● **To do**:
Your output should be the line with "- exchanged: brown" followed by every remaining line of the entries, reproduced exactly.

● **Information shown**:
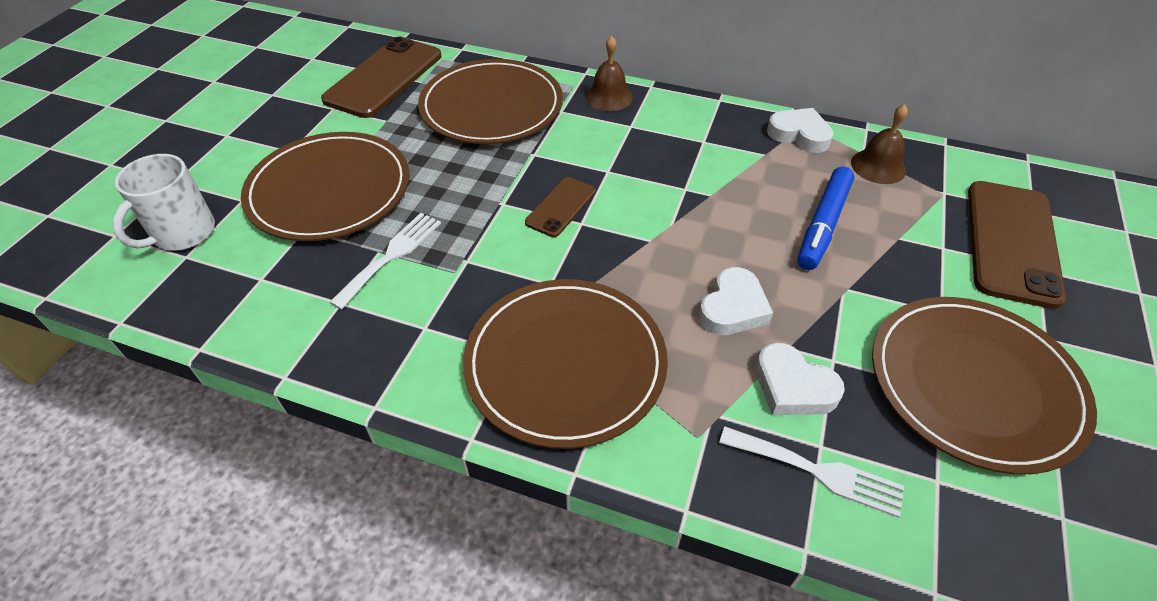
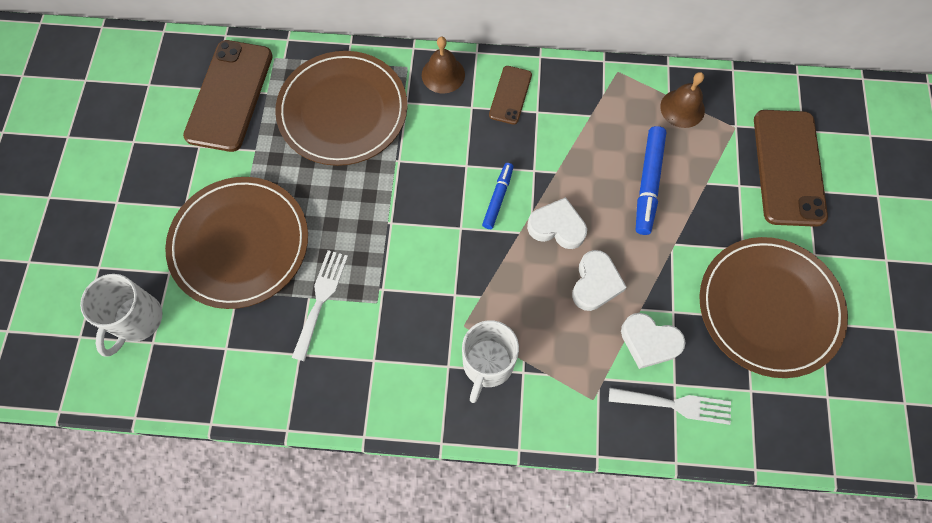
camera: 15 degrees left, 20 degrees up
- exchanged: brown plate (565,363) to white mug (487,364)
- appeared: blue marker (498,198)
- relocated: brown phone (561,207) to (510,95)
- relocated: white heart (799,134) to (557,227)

● **Finished exercise**:
- exchanged: brown plate (565,363) to white mug (487,364)
- appeared: blue marker (498,198)
- relocated: brown phone (561,207) to (510,95)
- relocated: white heart (799,134) to (557,227)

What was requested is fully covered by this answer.